───── The input

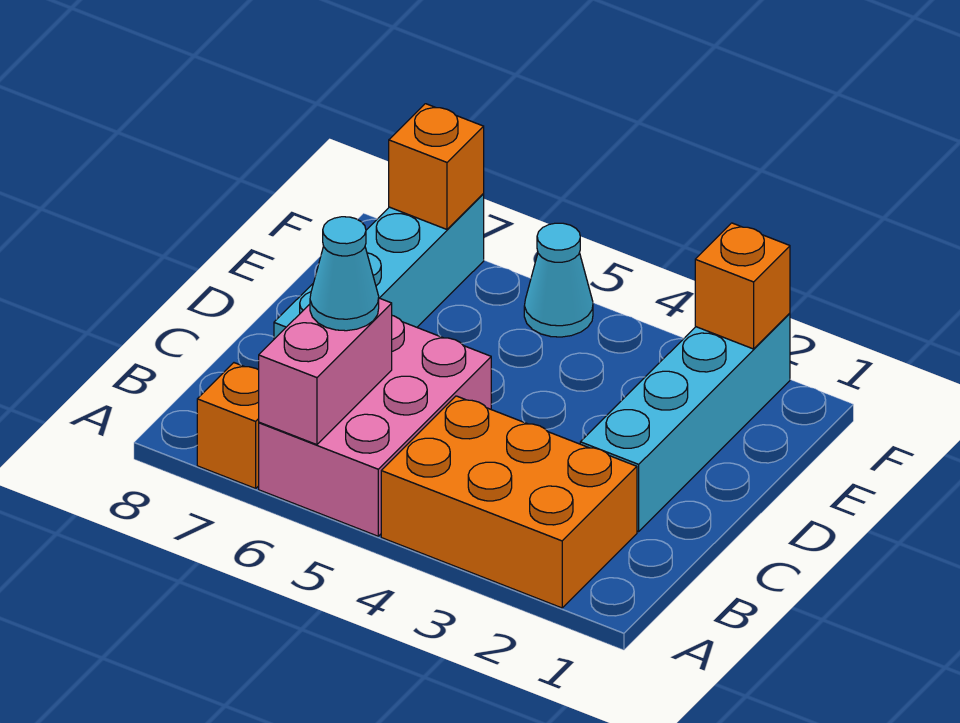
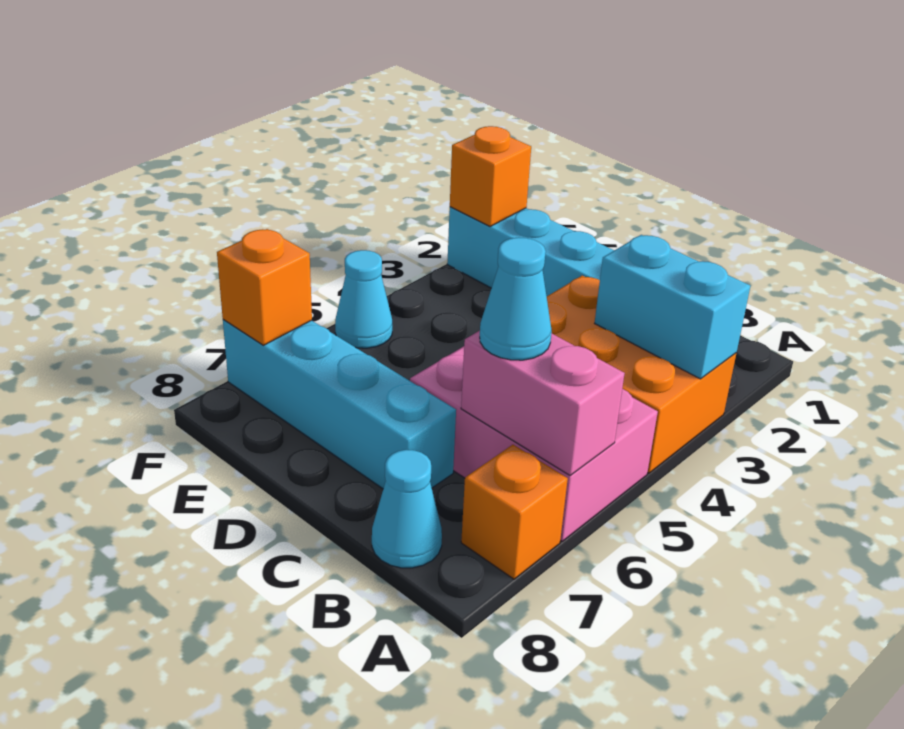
orange 2x3 brick [381,396,637,608] -> orange 2x3 brick turned to [547,276,736,473]
none -> cyan 1x2 brick [595,235,750,379]
none -> cyan 1x1 cone [372,450,442,568]

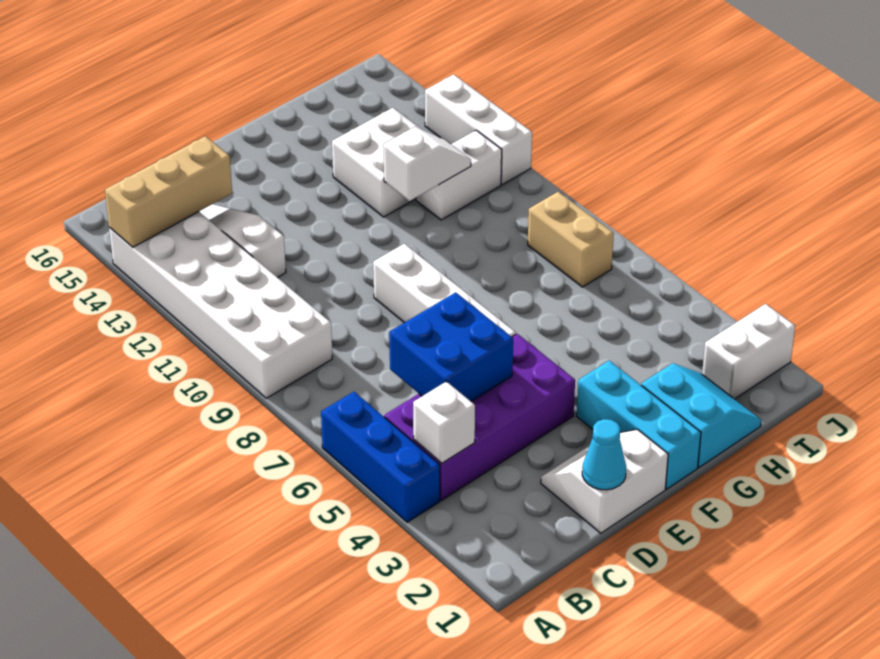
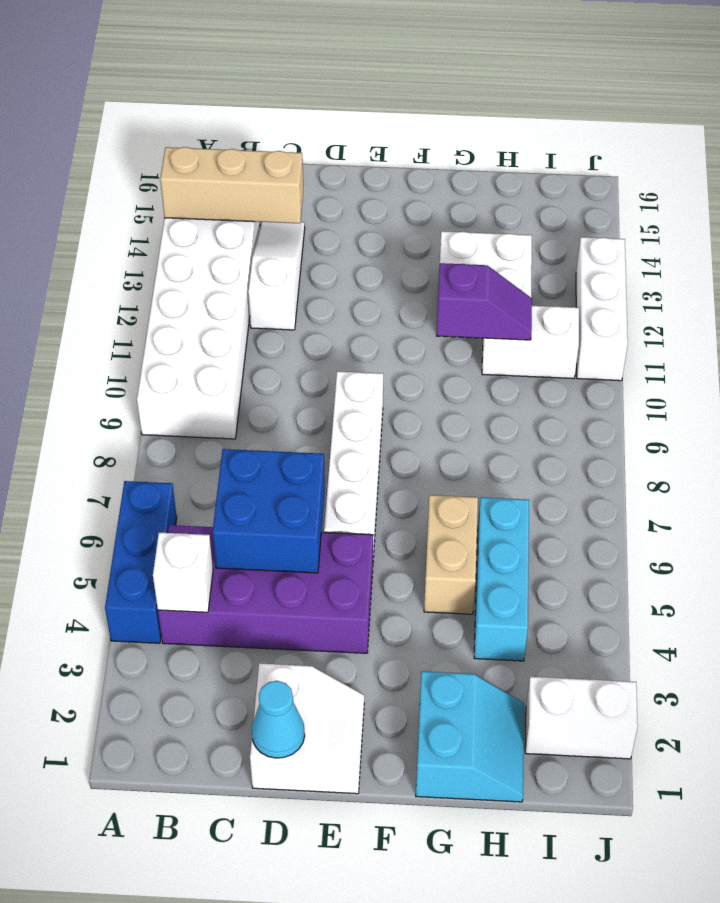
white 2x2 slope [541,429,668,533] -> white 2x2 slope turned to [250,663,364,794]
cyan 1x3 brick [577,360,701,489] -> cyan 1x3 brick moved to [474,497,529,661]
white 1x2 slope [383,127,471,201] -> purple 1x2 slope [436,263,532,340]
tan 1x2 brick [528,192,614,287] -> tan 1x2 brick moved to [424,495,478,614]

──────────

Reproduce every line from the preceding data in which the word "turned" can be found.

### Task output:
orange 2x3 brick [381,396,637,608] -> orange 2x3 brick turned to [547,276,736,473]
white 2x2 slope [541,429,668,533] -> white 2x2 slope turned to [250,663,364,794]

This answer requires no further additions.